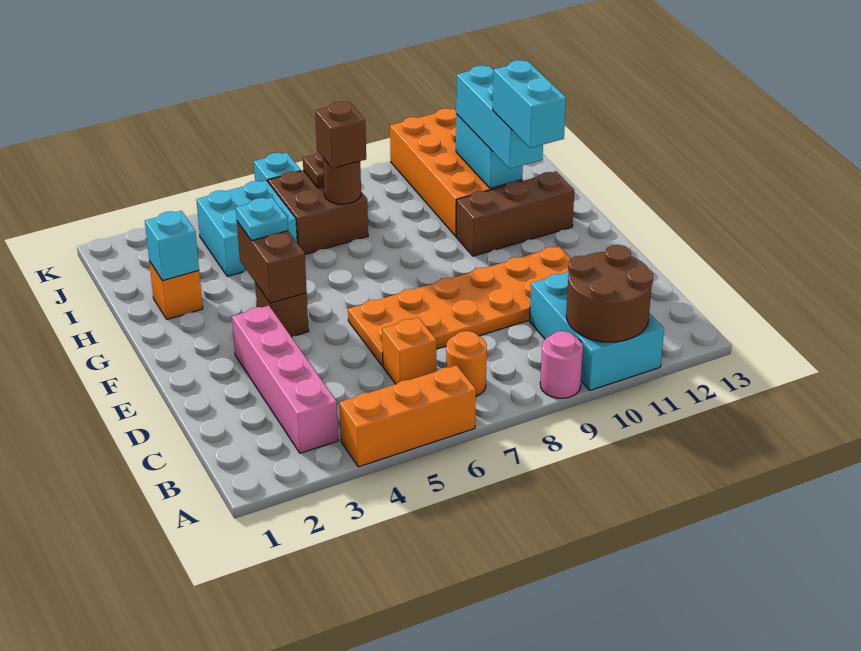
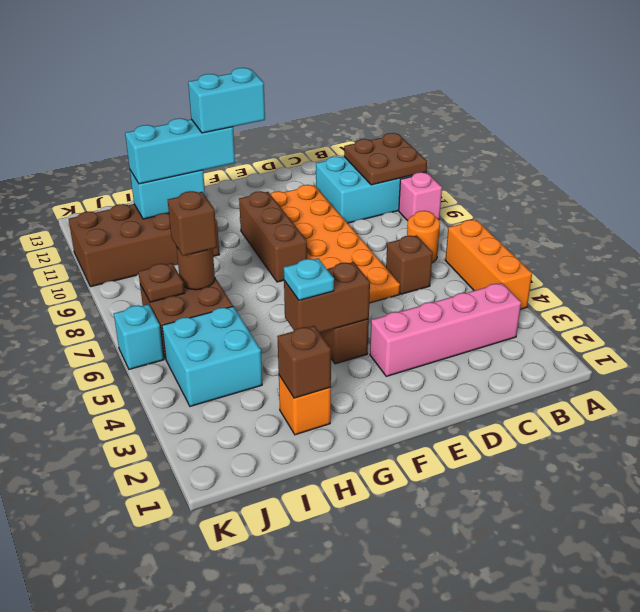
pink round brick A9 level 1 -> pink brick A9 level 1
brown round brick A10:B11 level 2 -> brown plate A10:B11 level 2
orange brick C6 level 1 -> brown brick C6 level 1
brown brick G10:G12 level 1 -> brown brick F8:F10 level 1
cyan brick H2 level 2 -> brown brick H2 level 2
orange brick H10:K11 level 1 -> brown brick H10:K11 level 1

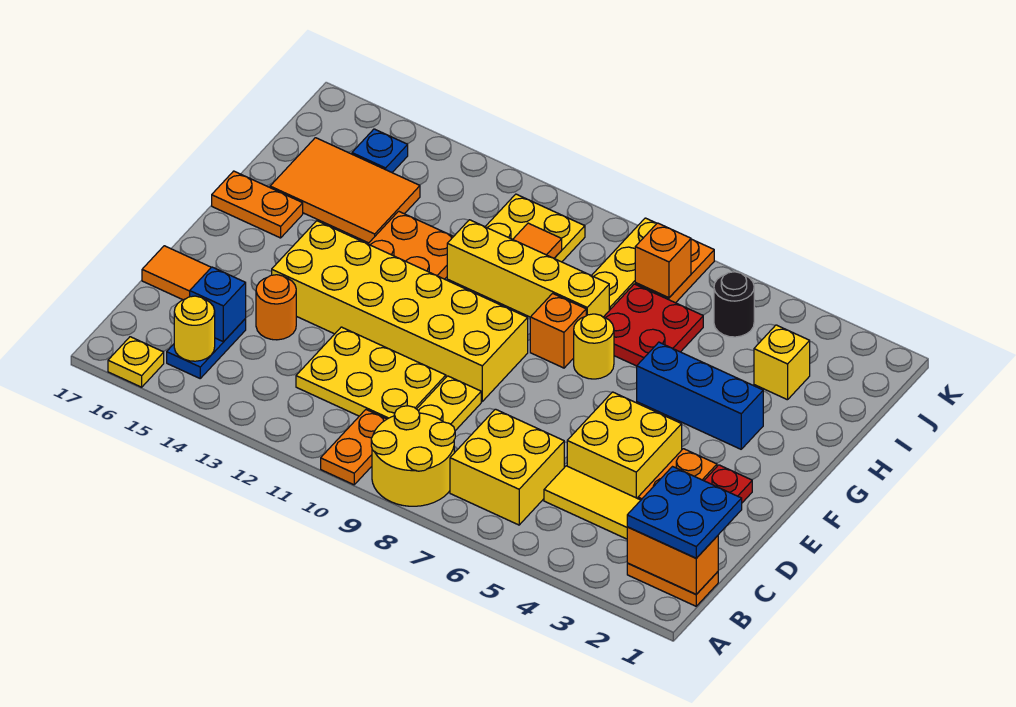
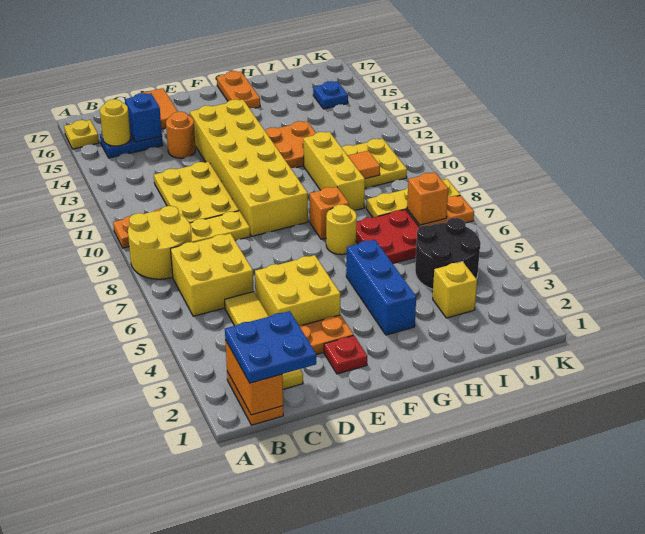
yellow brick H8:H11 level 1 -> yellow brick H9:H11 level 1
orange tile H14:I16 level 1 -> none
black round brick J5 level 1 -> black round brick I4:J5 level 1

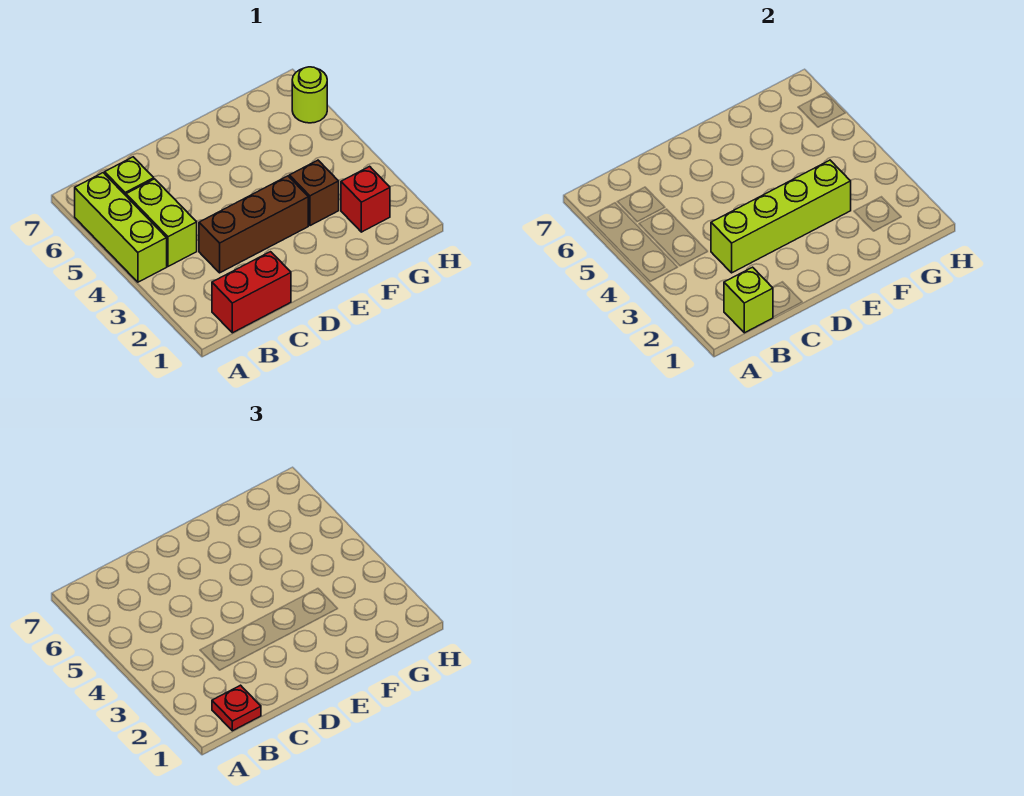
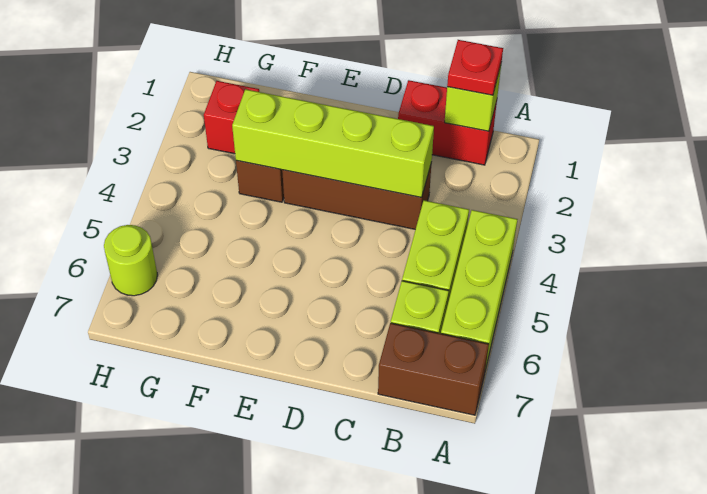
none -> brown brick A7:B7 level 1

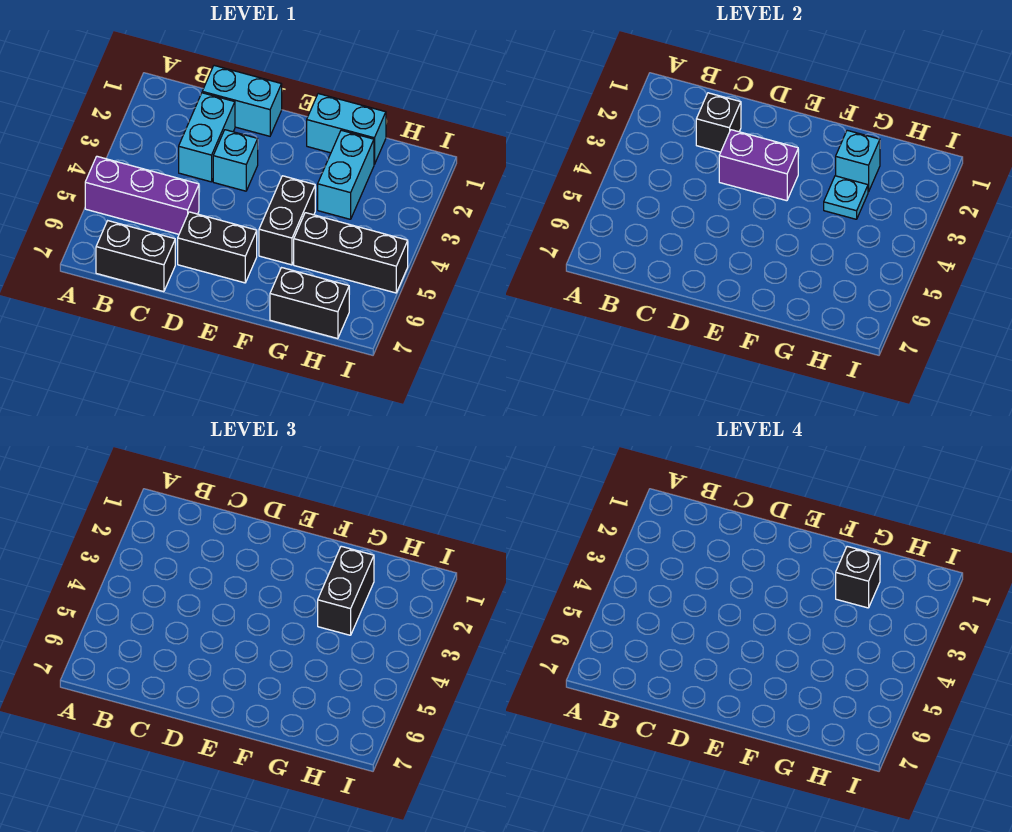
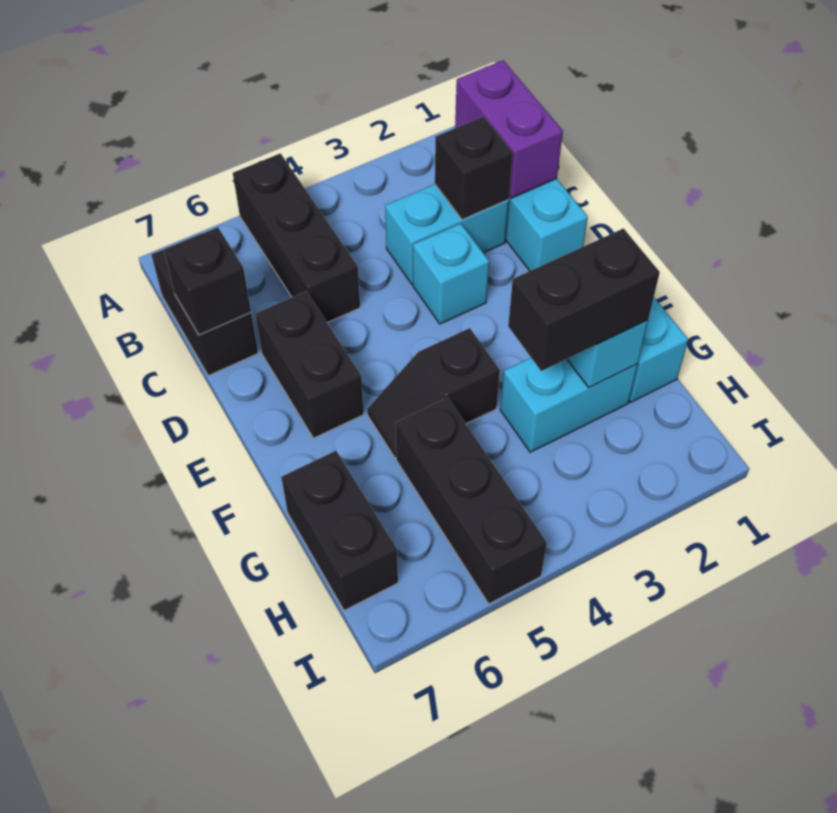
purple brick A5:C5 level 1 -> black brick A5:C5 level 1
purple brick D3:E3 level 2 -> purple brick B1:C1 level 2
black brick F4:F5 level 1 -> black slope F4:F5 level 1 top 4
black brick G2 level 4 -> black brick C7 level 2
cyan plate G3 level 2 -> none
----
WORK REQUIRED :: Write out a verbatim copy of the lines from the line that contains "cyan brick H2" through the end of the entries above; pictures are not copied.

EXERCISE SOLUTION ::
cyan brick H2 level 2 -> brown brick H2 level 2
orange brick H10:K11 level 1 -> brown brick H10:K11 level 1

yellow brick H8:H11 level 1 -> yellow brick H9:H11 level 1
orange tile H14:I16 level 1 -> none
black round brick J5 level 1 -> black round brick I4:J5 level 1

none -> brown brick A7:B7 level 1

purple brick A5:C5 level 1 -> black brick A5:C5 level 1
purple brick D3:E3 level 2 -> purple brick B1:C1 level 2
black brick F4:F5 level 1 -> black slope F4:F5 level 1 top 4
black brick G2 level 4 -> black brick C7 level 2
cyan plate G3 level 2 -> none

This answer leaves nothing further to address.